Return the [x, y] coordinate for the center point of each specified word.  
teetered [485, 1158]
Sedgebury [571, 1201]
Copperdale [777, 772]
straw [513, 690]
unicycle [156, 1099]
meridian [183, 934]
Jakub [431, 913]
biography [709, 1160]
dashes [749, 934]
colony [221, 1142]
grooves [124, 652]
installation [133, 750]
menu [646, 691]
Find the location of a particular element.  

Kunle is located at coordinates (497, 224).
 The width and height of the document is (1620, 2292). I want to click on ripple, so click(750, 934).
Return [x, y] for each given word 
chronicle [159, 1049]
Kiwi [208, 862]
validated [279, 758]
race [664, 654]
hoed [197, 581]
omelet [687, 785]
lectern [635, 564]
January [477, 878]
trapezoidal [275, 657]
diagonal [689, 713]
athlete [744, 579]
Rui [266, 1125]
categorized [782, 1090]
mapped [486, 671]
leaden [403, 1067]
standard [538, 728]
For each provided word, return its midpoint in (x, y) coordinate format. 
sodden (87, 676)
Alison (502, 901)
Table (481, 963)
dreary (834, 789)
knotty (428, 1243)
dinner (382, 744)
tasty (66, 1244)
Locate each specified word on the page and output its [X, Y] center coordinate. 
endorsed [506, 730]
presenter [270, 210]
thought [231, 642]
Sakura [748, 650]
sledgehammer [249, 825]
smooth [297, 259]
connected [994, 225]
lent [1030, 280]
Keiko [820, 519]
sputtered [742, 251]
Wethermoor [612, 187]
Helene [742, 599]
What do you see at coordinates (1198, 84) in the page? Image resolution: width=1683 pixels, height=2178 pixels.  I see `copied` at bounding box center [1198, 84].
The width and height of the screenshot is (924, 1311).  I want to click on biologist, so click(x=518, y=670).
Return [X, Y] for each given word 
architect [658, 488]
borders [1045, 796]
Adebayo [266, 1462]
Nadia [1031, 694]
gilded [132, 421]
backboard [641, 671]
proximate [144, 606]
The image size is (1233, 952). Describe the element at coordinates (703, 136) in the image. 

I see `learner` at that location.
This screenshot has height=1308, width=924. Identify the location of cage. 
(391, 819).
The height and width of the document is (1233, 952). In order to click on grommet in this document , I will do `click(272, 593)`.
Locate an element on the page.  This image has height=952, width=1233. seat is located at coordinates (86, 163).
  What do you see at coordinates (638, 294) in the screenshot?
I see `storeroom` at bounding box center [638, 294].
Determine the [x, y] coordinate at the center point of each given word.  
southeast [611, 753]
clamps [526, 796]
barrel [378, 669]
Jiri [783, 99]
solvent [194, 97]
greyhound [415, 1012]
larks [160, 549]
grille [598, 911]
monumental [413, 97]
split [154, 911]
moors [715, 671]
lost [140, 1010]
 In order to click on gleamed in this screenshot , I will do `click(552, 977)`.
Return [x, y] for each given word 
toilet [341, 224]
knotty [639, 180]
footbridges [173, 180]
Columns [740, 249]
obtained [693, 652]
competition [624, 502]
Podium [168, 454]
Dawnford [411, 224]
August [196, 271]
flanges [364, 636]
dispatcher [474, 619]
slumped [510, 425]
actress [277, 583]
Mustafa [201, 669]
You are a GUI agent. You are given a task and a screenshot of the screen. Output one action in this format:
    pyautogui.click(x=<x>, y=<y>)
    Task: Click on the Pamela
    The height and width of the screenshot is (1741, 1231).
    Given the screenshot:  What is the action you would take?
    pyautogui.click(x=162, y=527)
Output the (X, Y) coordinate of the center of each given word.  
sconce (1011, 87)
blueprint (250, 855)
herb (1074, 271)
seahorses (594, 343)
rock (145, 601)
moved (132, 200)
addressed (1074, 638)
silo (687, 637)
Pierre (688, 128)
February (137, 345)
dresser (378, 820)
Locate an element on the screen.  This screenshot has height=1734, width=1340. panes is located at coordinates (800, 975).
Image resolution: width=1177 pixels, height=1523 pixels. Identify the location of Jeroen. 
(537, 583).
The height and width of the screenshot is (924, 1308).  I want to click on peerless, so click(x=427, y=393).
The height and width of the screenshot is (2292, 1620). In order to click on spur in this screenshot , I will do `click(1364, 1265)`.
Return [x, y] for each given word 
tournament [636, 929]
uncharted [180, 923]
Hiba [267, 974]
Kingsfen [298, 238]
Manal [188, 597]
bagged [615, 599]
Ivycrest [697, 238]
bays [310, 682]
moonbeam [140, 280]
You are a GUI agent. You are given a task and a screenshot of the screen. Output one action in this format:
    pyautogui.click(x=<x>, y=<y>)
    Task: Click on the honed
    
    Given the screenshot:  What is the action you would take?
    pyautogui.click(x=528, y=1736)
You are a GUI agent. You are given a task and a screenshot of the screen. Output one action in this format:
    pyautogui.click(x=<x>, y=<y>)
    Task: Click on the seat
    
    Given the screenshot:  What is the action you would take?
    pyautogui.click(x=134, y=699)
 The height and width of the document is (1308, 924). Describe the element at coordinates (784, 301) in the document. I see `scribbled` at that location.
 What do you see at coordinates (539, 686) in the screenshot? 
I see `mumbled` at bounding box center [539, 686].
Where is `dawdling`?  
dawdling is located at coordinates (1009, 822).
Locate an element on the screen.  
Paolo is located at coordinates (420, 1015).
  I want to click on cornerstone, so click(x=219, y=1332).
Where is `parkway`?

[STATED TASK] How many of the lines above contain the word "Describe"? Reply with the number alone.

[RESULT BELOW] 2